BEGIN

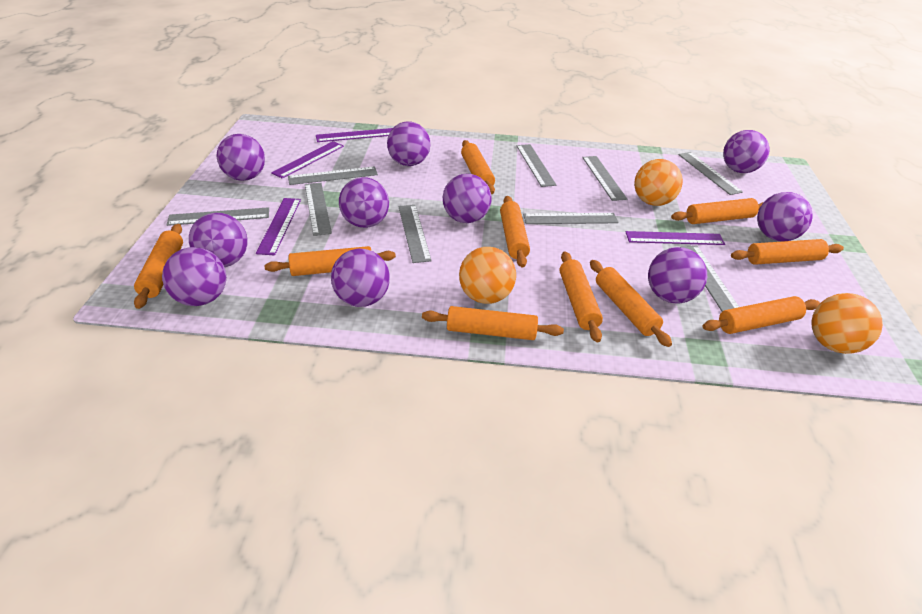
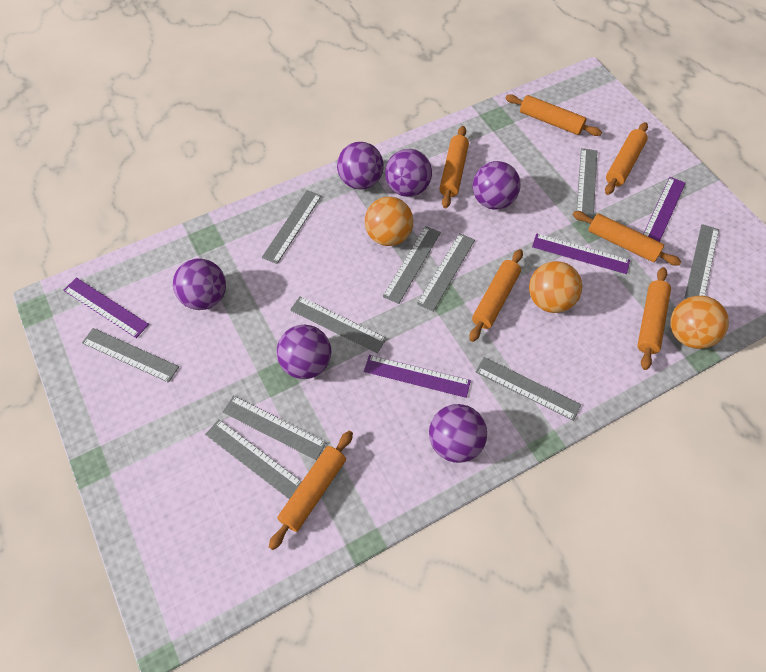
grey ruler: 9 -> 10
orange rolling pin: 10 -> 7
purple ball: 10 -> 6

END

#### WHAT NEEDS TO BE DONE
Would you reproduce each line of the material exactly, omitting the images?

#### WRITTEN SOLUTION
grey ruler: 9 -> 10
orange rolling pin: 10 -> 7
purple ball: 10 -> 6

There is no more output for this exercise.